Reduce the material below to its lines containing "building".

▸ **Data segment**:

------

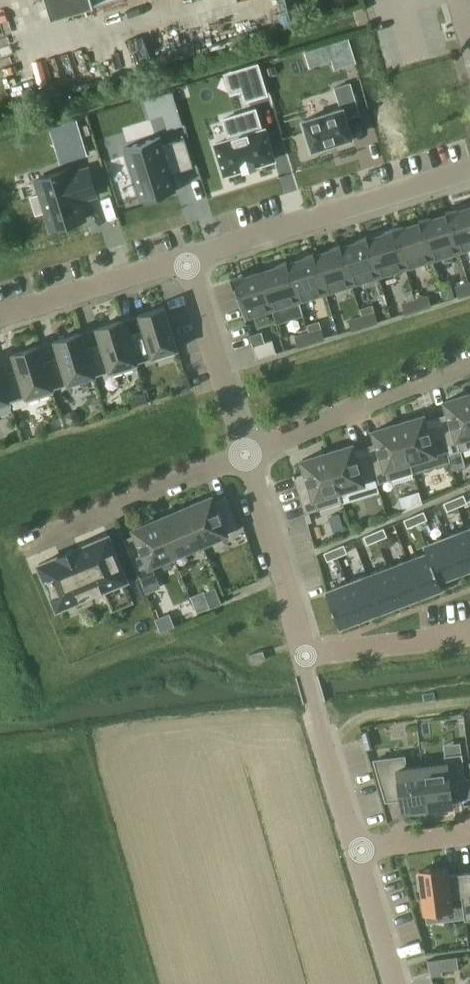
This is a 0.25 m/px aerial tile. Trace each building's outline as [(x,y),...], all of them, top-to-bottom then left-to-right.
[(93,0),(45,0),(50,18),(95,5),(93,0)] [(342,40),(328,45),(335,68),(349,63),(342,40)] [(257,65),(236,71),(246,101),(267,94),(257,65)] [(336,92),(342,112),(304,125),(312,150),(352,137),(347,122),(361,118),(351,87),(336,92)] [(227,144),(215,147),(224,179),(244,173),(244,174),(256,171),(255,170),(276,163),(267,132),(259,134),(253,113),(220,123),(227,144)] [(160,137),(124,148),(124,149),(125,149),(141,200),(140,201),(140,202),(177,191),(177,190),(175,190),(169,171),(177,169),(178,172),(193,167),(185,139),(162,146),(159,138),(161,138),(160,137)] [(40,194),(31,197),(36,214),(45,211),(51,230),(85,220),(80,201),(97,195),(89,168),(71,173),(70,169),(35,179),(40,194)] [(446,216),(445,212),(444,212),(457,254),(469,250),(469,209),(446,216)] [(430,262),(457,254),(444,212),(444,213),(445,216),(419,224),(418,220),(417,221),(430,262)] [(403,270),(430,262),(417,221),(418,225),(392,233),(391,229),(403,270)] [(403,270),(391,229),(390,229),(391,233),(366,241),(364,237),(377,279),(403,270)] [(350,287),(377,279),(364,237),(363,237),(364,241),(339,249),(338,245),(337,245),(350,287)] [(311,254),(310,254),(323,295),(350,287),(337,245),(337,246),(338,249),(312,257),(311,254)] [(297,303),(323,295),(310,254),(311,258),(285,266),(284,262),(297,303)] [(270,312),(297,303),(284,262),(283,262),(284,266),(258,274),(270,312)] [(270,312),(258,274),(232,282),(231,278),(229,279),(243,323),(244,322),(244,320),(270,312)] [(456,298),(469,294),(466,285),(453,289),(456,298)] [(413,301),(416,311),(429,307),(426,297),(413,301)] [(403,315),(416,311),(413,301),(400,305),(403,315)] [(133,366),(134,365),(152,360),(151,358),(175,351),(162,308),(137,316),(142,334),(126,338),(125,339),(133,366)] [(359,318),(362,328),(376,323),(373,314),(359,318)] [(362,328),(359,318),(346,322),(349,332),(362,328)] [(125,339),(126,338),(120,321),(95,329),(100,347),(84,352),(83,352),(91,377),(90,377),(91,379),(109,373),(110,377),(135,369),(134,365),(133,366),(125,339)] [(319,330),(306,335),(309,344),(322,340),(319,330)] [(83,352),(84,352),(79,334),(53,342),(58,360),(42,365),(41,365),(49,391),(50,391),(68,386),(67,384),(90,377),(91,377),(83,352)] [(296,348),(309,344),(306,335),(293,339),(296,348)] [(270,342),(251,347),(255,361),(274,355),(270,342)] [(42,365),(37,347),(11,355),(16,373),(0,378),(0,380),(7,404),(8,404),(25,399),(26,403),(51,395),(50,391),(49,391),(41,365),(42,365)] [(9,408),(8,404),(7,404),(0,380),(0,411),(9,408)] [(468,395),(442,403),(448,421),(436,424),(446,457),(469,449),(469,403),(468,395)] [(446,457),(436,424),(425,428),(421,417),(396,425),(410,468),(446,457)] [(410,468),(396,425),(371,433),(376,450),(365,454),(373,480),(376,479),(377,484),(411,473),(410,468)] [(350,488),(373,480),(365,454),(353,457),(350,447),(325,454),(340,503),(343,503),(339,491),(350,488)] [(340,503),(325,454),(300,462),(305,480),(293,484),(302,516),(317,511),(317,510),(340,503)] [(454,498),(457,507),(467,502),(464,494),(454,498)] [(187,508),(203,545),(225,536),(225,535),(237,530),(226,504),(214,509),(209,498),(187,508)] [(457,507),(454,498),(444,503),(448,511),(457,507)] [(173,557),(203,545),(187,508),(157,520),(173,557)] [(424,511),(414,515),(417,523),(427,519),(424,511)] [(408,528),(417,523),(414,515),(404,519),(408,528)] [(157,520),(154,522),(131,531),(136,541),(124,546),(134,572),(147,567),(147,568),(173,557),(157,520)] [(374,532),(377,540),(387,536),(384,528),(374,532)] [(446,537),(459,572),(469,568),(469,540),(466,529),(446,537)] [(377,540),(374,532),(364,536),(367,544),(377,540)] [(36,566),(55,611),(100,591),(110,614),(132,604),(123,582),(125,581),(106,537),(76,550),(76,549),(56,557),(56,558),(36,566)] [(440,580),(459,572),(446,537),(425,544),(427,552),(429,551),(440,580)] [(334,548),(337,557),(347,553),(344,544),(334,548)] [(337,557),(334,548),(324,553),(328,561),(337,557)] [(429,551),(427,552),(408,559),(421,595),(442,587),(440,580),(429,551)] [(421,595),(408,559),(388,567),(401,603),(421,595)] [(401,603),(388,567),(367,575),(381,610),(401,603)] [(347,582),(361,618),(381,610),(367,575),(347,582)] [(340,626),(361,618),(347,582),(326,590),(340,626)] [(211,607),(221,603),(215,588),(205,592),(211,607)] [(252,663),(266,659),(263,650),(249,654),(252,663)] [(445,763),(422,766),(428,808),(432,807),(433,811),(449,809),(448,805),(452,804),(451,790),(458,789),(459,779),(466,779),(462,753),(444,755),(445,763)] [(403,811),(428,808),(422,766),(406,768),(405,756),(374,760),(386,800),(401,799),(403,811)] [(462,897),(459,874),(447,875),(446,867),(420,871),(421,874),(417,875),(419,889),(423,888),(425,911),(451,908),(450,899),(462,897)] [(459,874),(462,897),(465,920),(469,919),(469,872),(459,874)] [(427,961),(432,976),(443,975),(441,959),(427,961)]
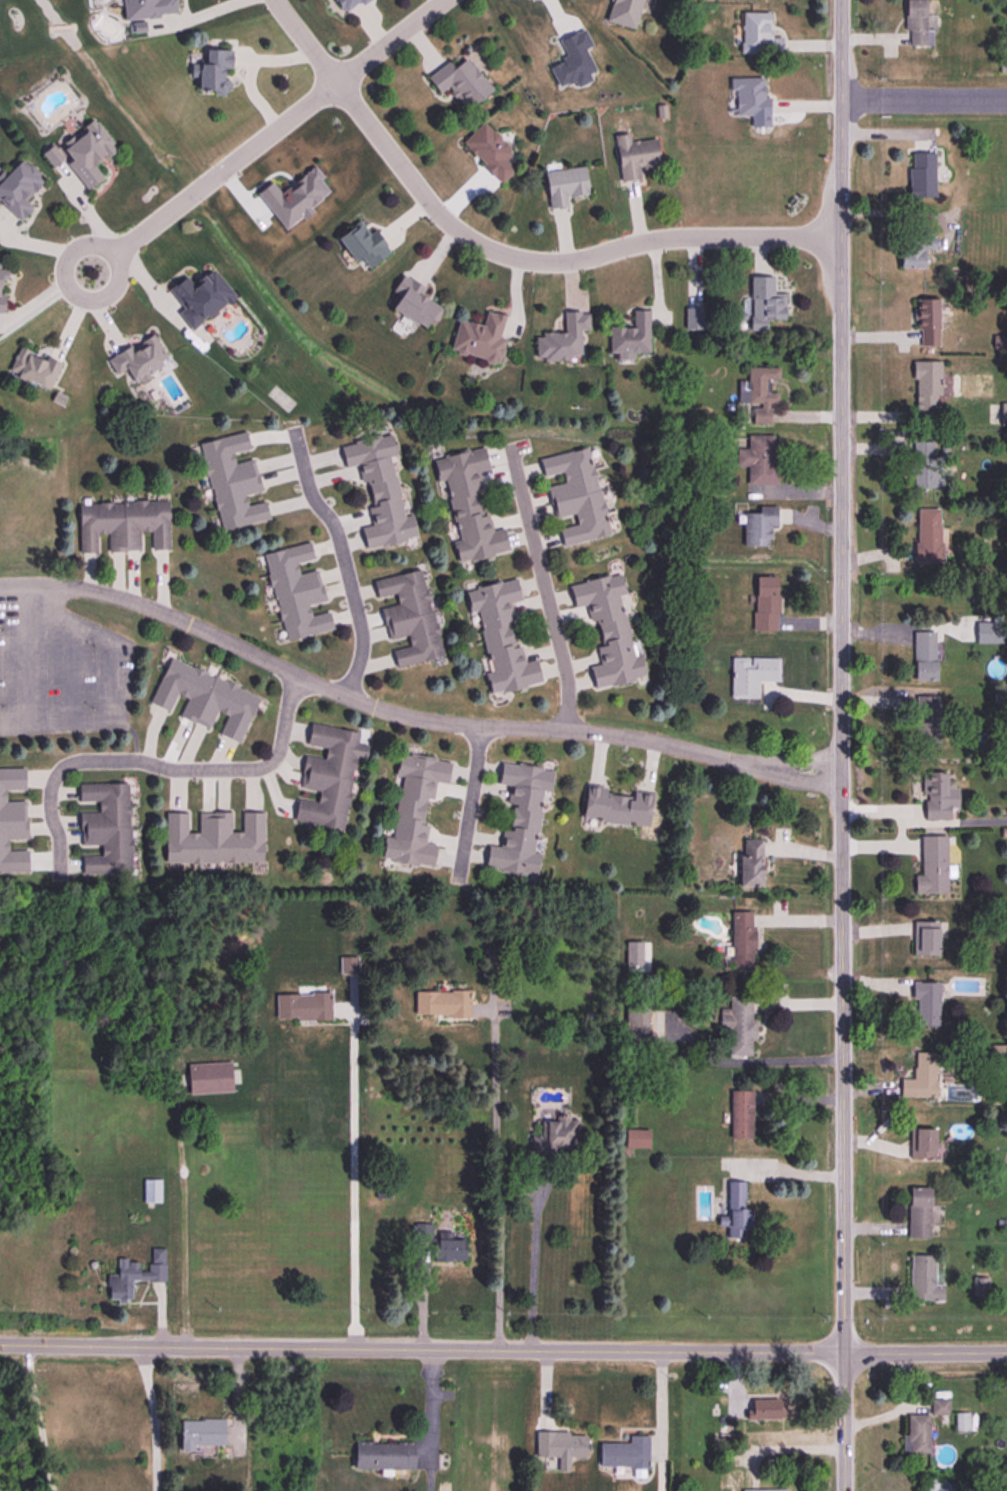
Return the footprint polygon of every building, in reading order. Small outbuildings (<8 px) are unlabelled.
[(123,21),(177,16),(175,0),(121,0),(123,21)] [(345,15),(368,0),(335,0),(345,15)] [(643,0),(611,0),(605,23),(635,31),(643,0)] [(909,48),(931,48),(932,1),(909,1),(909,48)] [(770,14),(741,15),(741,55),(780,55),(780,39),(770,39),(770,14)] [(230,71),(230,52),(200,52),(200,93),(223,93),(223,71),(230,71)] [(468,59),(450,71),(446,66),(426,79),(438,96),(450,88),(466,112),(492,94),(468,59)] [(732,117),(766,117),(766,80),(732,80),(732,117)] [(86,189),(102,178),(93,165),(115,149),(95,121),(57,147),(86,189)] [(461,145),(501,183),(514,170),(504,161),(513,152),(482,122),(461,145)] [(659,166),(656,139),(630,142),(629,134),(613,135),(619,181),(639,179),(638,168),(659,166)] [(909,197),(934,197),(934,154),(909,154),(909,197)] [(19,222),(32,208),(24,200),(43,180),(20,158),(0,180),(0,204),(19,222)] [(548,209),(567,207),(566,197),(586,194),(583,168),(544,172),(548,209)] [(387,255),(362,219),(335,238),(355,266),(361,261),(366,270),(387,255)] [(900,269),(924,270),(924,250),(935,250),(935,236),(900,235),(900,269)] [(182,309),(179,312),(189,328),(233,300),(213,269),(190,283),(186,277),(169,288),(182,309)] [(425,290),(405,277),(386,306),(426,333),(442,309),(421,296),(425,290)] [(749,332),(768,332),(768,322),(785,322),(785,294),(773,294),(773,278),(750,277),(749,332)] [(917,300),(917,347),(938,347),(938,300),(917,300)] [(609,353),(648,353),(648,311),(632,311),(632,327),(609,327),(609,353)] [(504,339),(499,338),(504,316),(485,312),(481,326),(457,320),(449,353),(498,364),(504,339)] [(535,334),(535,361),(581,360),(580,332),(589,331),(588,312),(563,313),(563,334),(535,334)] [(115,377),(125,373),(130,384),(168,367),(154,335),(106,357),(115,377)] [(48,392),(60,365),(22,348),(9,375),(48,392)] [(939,362),(914,362),(914,412),(939,412),(939,362)] [(779,369),(748,369),(748,426),(769,426),(769,405),(778,405),(778,394),(766,394),(766,381),(779,381),(779,369)] [(200,443),(219,531),(268,521),(264,503),(247,507),(244,496),(260,492),(253,461),(234,465),(232,454),(249,450),(245,433),(200,443)] [(339,446),(343,468),(359,465),(372,527),(361,530),(365,549),(415,539),(411,517),(404,518),(388,436),(339,446)] [(776,436),(747,436),(747,450),(736,450),(736,468),(748,468),(748,486),(776,486),(776,436)] [(938,488),(937,443),(912,443),(912,488),(938,488)] [(433,459),(437,482),(443,481),(460,563),(509,553),(505,532),(490,535),(477,472),(488,470),(483,448),(433,459)] [(608,536),(588,448),(538,459),(542,477),(561,473),(563,483),(547,487),(554,519),(571,516),(573,525),(558,529),(562,547),(608,536)] [(78,503),(79,553),(95,553),(95,535),(107,535),(107,552),(139,551),(139,533),(151,533),(151,550),(168,550),(167,502),(78,503)] [(743,509),(743,547),(769,547),(769,526),(775,526),(775,509),(743,509)] [(940,509),(915,509),(916,561),(941,560),(940,509)] [(324,603),(318,571),(299,575),(297,564),(312,561),(309,544),(264,554),(283,641),(332,631),(328,613),(311,617),(308,606),(324,603)] [(388,641),(407,638),(409,648),(392,651),(395,667),(441,657),(422,570),(372,581),(376,598),(394,594),(397,607),(381,610),(388,641)] [(593,689),(645,678),(639,654),(633,655),(620,597),(624,596),(619,574),(567,585),(572,608),(589,604),(598,647),(595,648),(599,665),(589,667),(593,689)] [(777,577),(753,577),(753,631),(777,631),(777,577)] [(465,589),(470,614),(476,613),(492,695),(542,684),(537,660),(522,664),(509,603),(520,600),(515,579),(465,589)] [(914,682),(936,682),(936,632),(914,632),(914,682)] [(258,696),(168,660),(149,705),(169,712),(176,695),(187,700),(179,719),(208,731),(215,713),(226,717),(218,736),(239,744),(258,696)] [(757,700),(757,682),(778,683),(779,660),(750,660),(750,667),(731,667),(731,700),(757,700)] [(939,697),(915,697),(915,747),(939,747),(939,697)] [(293,824),(343,832),(354,759),(365,761),(367,746),(357,745),(359,733),(310,726),(306,746),(324,749),(323,761),(303,758),(298,789),(318,792),(316,804),(296,801),(293,824)] [(450,762),(401,756),(390,838),(385,838),(381,863),(433,869),(436,847),(425,845),(427,826),(423,825),(426,802),(432,802),(435,783),(447,785),(450,762)] [(484,870),(535,877),(549,769),(500,763),(497,784),(510,785),(502,849),(487,846),(484,870)] [(27,875),(27,852),(8,852),(8,840),(26,840),(25,802),(6,802),(6,791),(24,791),(24,769),(0,769),(0,875),(27,875)] [(947,820),(946,773),(922,773),(923,821),(947,820)] [(132,875),(129,784),(77,785),(77,804),(97,803),(97,814),(79,814),(80,847),(100,846),(100,857),(81,858),(82,877),(132,875)] [(647,829),(651,795),(633,793),(632,797),(606,794),(607,788),(585,785),(581,820),(647,829)] [(166,815),(165,864),(263,865),(263,814),(241,814),(241,834),(230,834),(230,814),(199,814),(198,835),(187,834),(187,815),(166,815)] [(946,837),(920,837),(921,876),(914,876),(914,895),(947,894),(946,837)] [(739,888),(761,888),(761,841),(739,841),(739,888)] [(731,912),(731,969),(753,969),(753,912),(731,912)] [(937,922),(914,922),(914,956),(937,956),(937,922)] [(914,1026),(939,1026),(939,982),(914,982),(914,1026)] [(469,1016),(469,991),(415,991),(415,1016),(469,1016)] [(275,995),(276,1022),(331,1021),(331,994),(275,995)] [(719,1029),(729,1029),(729,1057),(752,1057),(753,998),(730,998),(730,1010),(720,1010),(719,1029)] [(651,1008),(627,1008),(627,1043),(651,1043),(651,1008)] [(900,1098),(936,1098),(936,1053),(914,1053),(914,1080),(900,1079),(900,1098)] [(231,1093),(230,1063),(187,1065),(188,1094),(231,1093)] [(730,1139),(752,1139),(752,1091),(730,1091),(730,1139)] [(553,1150),(577,1150),(577,1120),(544,1120),(544,1136),(531,1136),(531,1155),(553,1156),(553,1150)] [(911,1159),(934,1159),(934,1130),(911,1130),(911,1159)] [(648,1149),(648,1132),(624,1132),(624,1149),(648,1149)] [(160,1203),(160,1180),(143,1180),(143,1203),(160,1203)] [(746,1183),(727,1183),(727,1218),(718,1218),(718,1228),(728,1228),(728,1240),(748,1240),(748,1211),(745,1210),(746,1183)] [(930,1238),(930,1189),(908,1189),(908,1238),(930,1238)] [(431,1225),(415,1225),(415,1242),(431,1242),(431,1225)] [(464,1262),(464,1240),(434,1240),(434,1262),(464,1262)] [(164,1283),(164,1249),(149,1249),(149,1263),(116,1263),(116,1275),(106,1275),(106,1302),(131,1302),(131,1282),(164,1283)] [(910,1257),(910,1304),(943,1304),(943,1285),(934,1285),(934,1257),(910,1257)] [(948,1416),(948,1401),(931,1401),(931,1416),(948,1416)] [(748,1420),(784,1420),(784,1403),(748,1403),(748,1420)] [(906,1454),(930,1454),(930,1415),(906,1415),(906,1454)] [(955,1415),(955,1432),(969,1432),(969,1415),(955,1415)] [(179,1421),(179,1454),(195,1454),(195,1447),(222,1447),(222,1422),(179,1421)] [(535,1458),(557,1459),(557,1472),(569,1473),(569,1459),(585,1459),(585,1434),(535,1433),(535,1458)] [(599,1469),(647,1469),(648,1438),(629,1437),(628,1444),(599,1444),(599,1469)] [(413,1471),(413,1444),(353,1443),(353,1470),(413,1471)] [(923,1482),(923,1490),(959,1490),(959,1482),(923,1482)]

------

▸ **The answer**:
This is a 0.25 m/px aerial tile. Trace each building's outline as [(x,y),...], all of them, top-to-bottom then left-to-right.
Return the footprint polygon of every building, in reading order. Small outbuildings (<8 px) are unlabelled.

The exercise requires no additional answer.